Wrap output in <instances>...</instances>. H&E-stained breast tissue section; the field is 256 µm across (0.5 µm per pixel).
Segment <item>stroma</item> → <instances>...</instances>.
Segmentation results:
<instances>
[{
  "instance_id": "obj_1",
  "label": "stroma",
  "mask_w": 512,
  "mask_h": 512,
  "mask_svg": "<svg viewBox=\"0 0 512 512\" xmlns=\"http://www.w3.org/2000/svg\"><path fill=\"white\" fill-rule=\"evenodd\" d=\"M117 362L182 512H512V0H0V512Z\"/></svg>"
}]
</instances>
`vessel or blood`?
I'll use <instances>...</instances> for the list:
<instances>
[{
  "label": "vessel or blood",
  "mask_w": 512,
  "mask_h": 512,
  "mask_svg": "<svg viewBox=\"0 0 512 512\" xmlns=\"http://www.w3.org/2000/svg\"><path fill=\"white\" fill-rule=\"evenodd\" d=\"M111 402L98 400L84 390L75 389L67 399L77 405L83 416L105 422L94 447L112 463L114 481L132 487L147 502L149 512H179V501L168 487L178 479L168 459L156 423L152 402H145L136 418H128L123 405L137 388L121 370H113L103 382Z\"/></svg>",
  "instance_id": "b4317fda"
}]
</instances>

============================================================

--- Problem to solve ---
From the preceding material, extract every line exactly.

--- Full response ---
Wrap output in <instances>...</instances>. H&E-stained breast tissue section; the field is 256 µm across (0.5 µm per pixel).
Segment <item>stroma</item> → <instances>...</instances>.
Segmentation results:
<instances>
[{
  "instance_id": "obj_1",
  "label": "stroma",
  "mask_w": 512,
  "mask_h": 512,
  "mask_svg": "<svg viewBox=\"0 0 512 512\" xmlns=\"http://www.w3.org/2000/svg\"><path fill=\"white\" fill-rule=\"evenodd\" d=\"M117 362L182 512H512V0H0V512Z\"/></svg>"
}]
</instances>
`vessel or blood`?
I'll use <instances>...</instances> for the list:
<instances>
[{
  "label": "vessel or blood",
  "mask_w": 512,
  "mask_h": 512,
  "mask_svg": "<svg viewBox=\"0 0 512 512\" xmlns=\"http://www.w3.org/2000/svg\"><path fill=\"white\" fill-rule=\"evenodd\" d=\"M111 402L98 400L84 390L75 389L67 399L77 405L83 416L105 422L94 447L112 463L114 481L132 487L147 502L149 512H179V501L168 487L178 479L168 459L156 423L152 402H145L136 418H128L123 405L137 388L121 370H113L103 382Z\"/></svg>",
  "instance_id": "b4317fda"
}]
</instances>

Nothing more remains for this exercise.